------ Source material

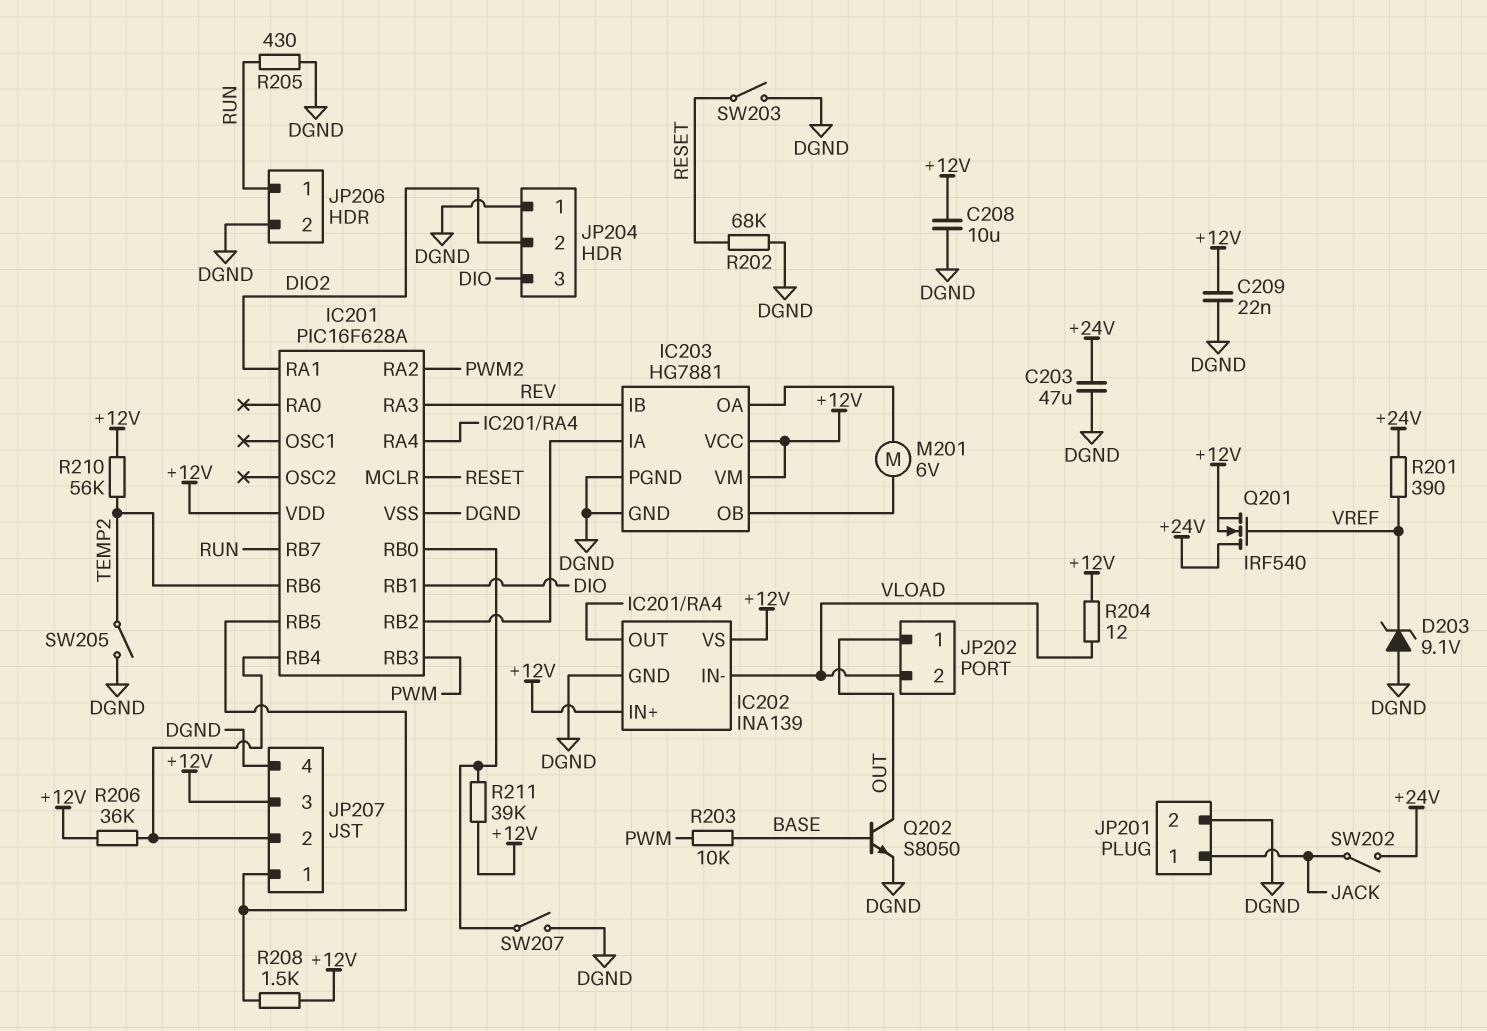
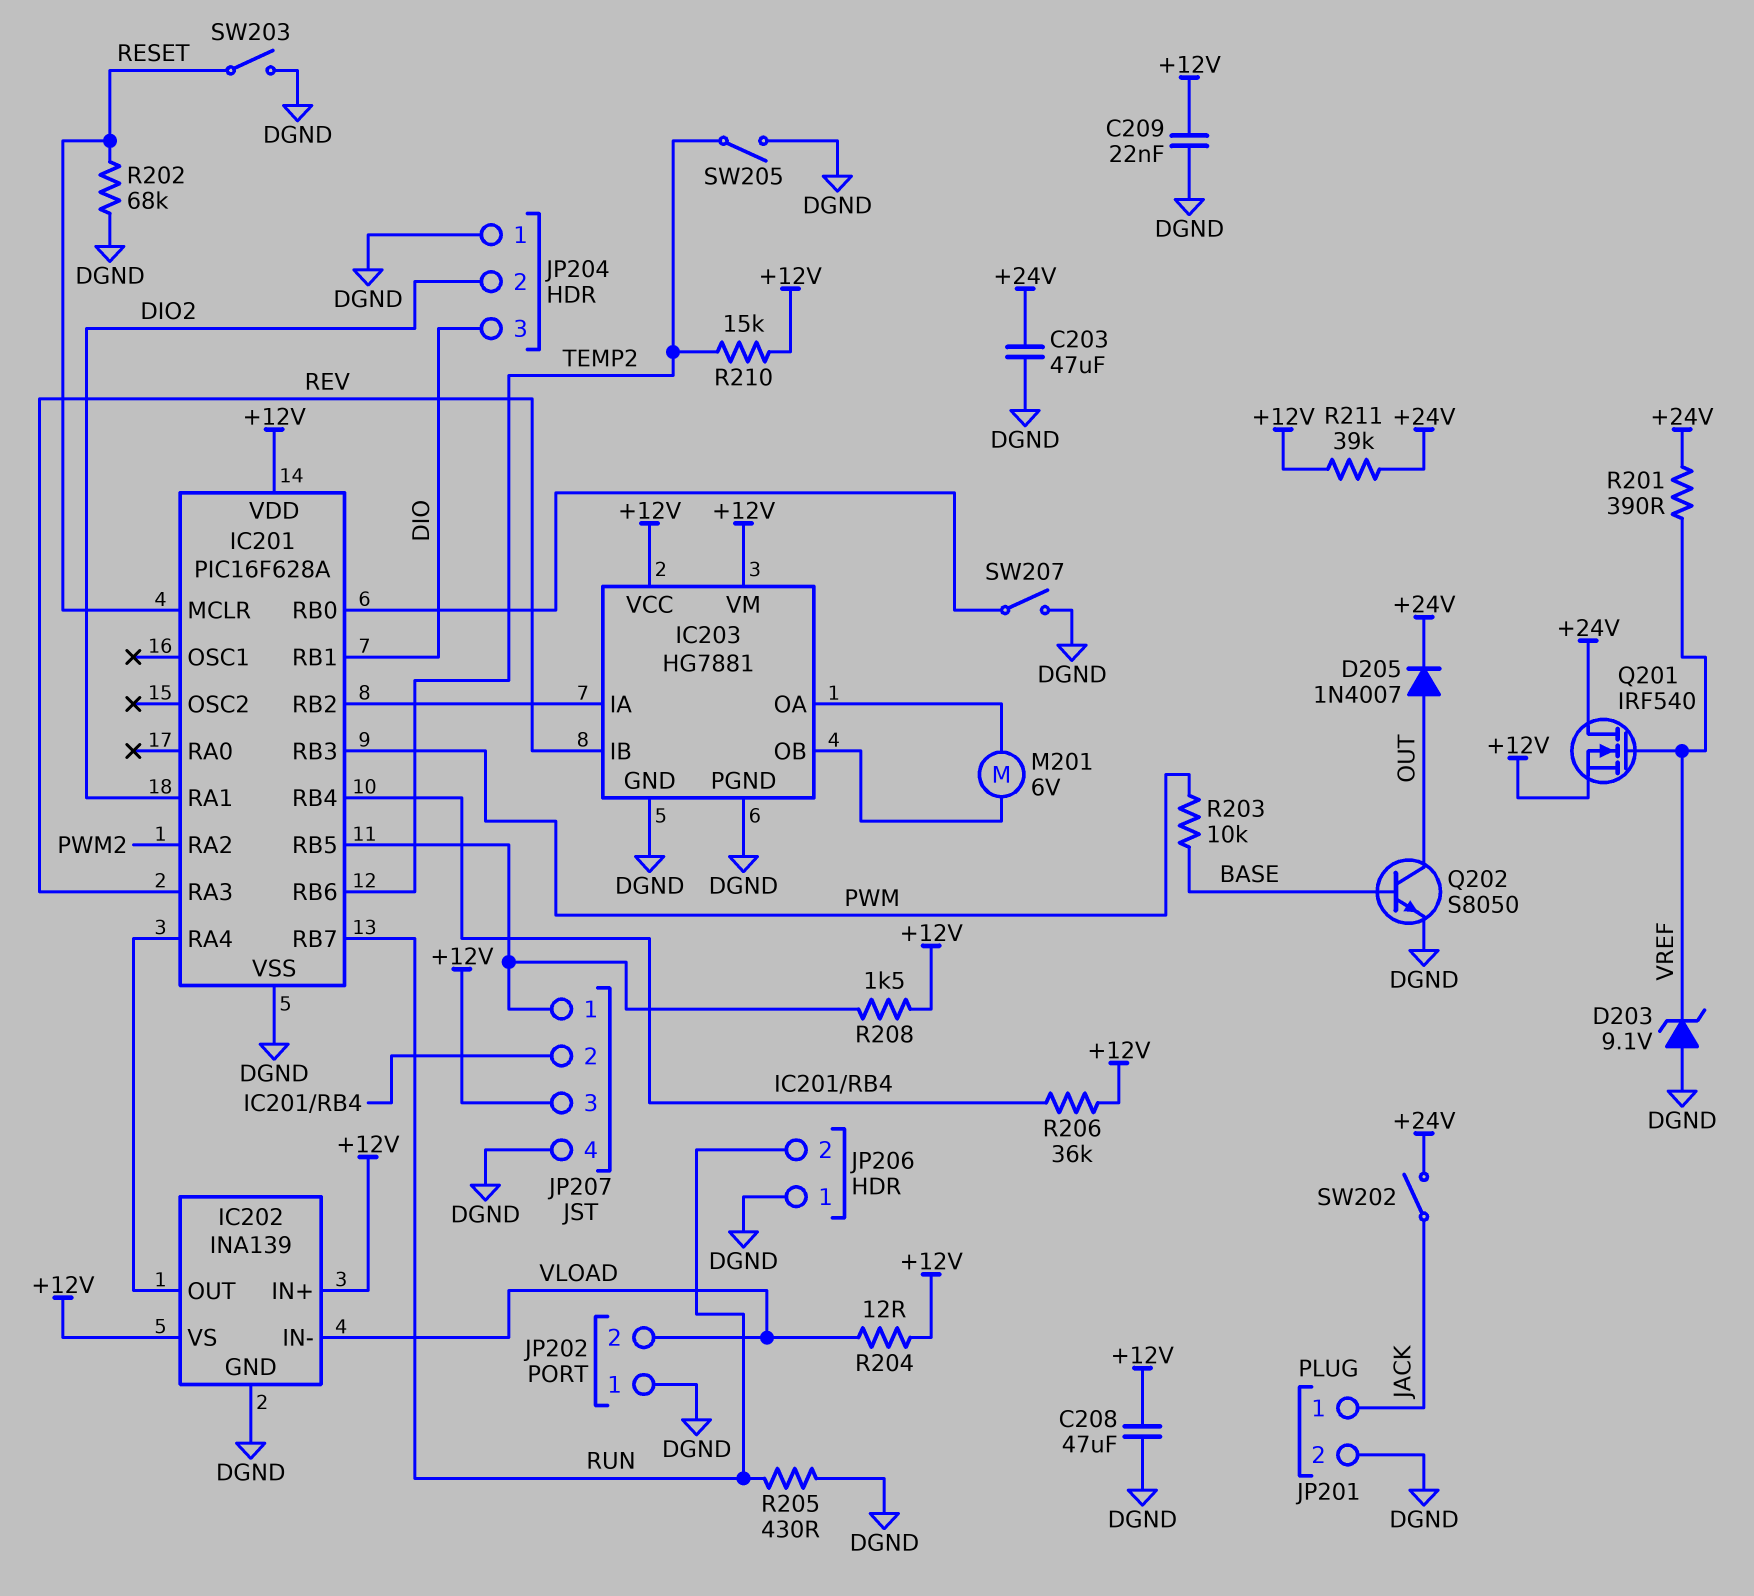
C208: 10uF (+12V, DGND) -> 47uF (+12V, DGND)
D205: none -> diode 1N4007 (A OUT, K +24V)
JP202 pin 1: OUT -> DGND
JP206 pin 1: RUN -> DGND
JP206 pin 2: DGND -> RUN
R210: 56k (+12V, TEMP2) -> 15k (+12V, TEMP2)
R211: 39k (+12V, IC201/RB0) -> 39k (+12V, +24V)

------------

The task:
Your response should be made up of the lines in the data that contain the word "DGND".

Solution to this exercise:
C208: 10uF (+12V, DGND) -> 47uF (+12V, DGND)
JP202 pin 1: OUT -> DGND
JP206 pin 1: RUN -> DGND
JP206 pin 2: DGND -> RUN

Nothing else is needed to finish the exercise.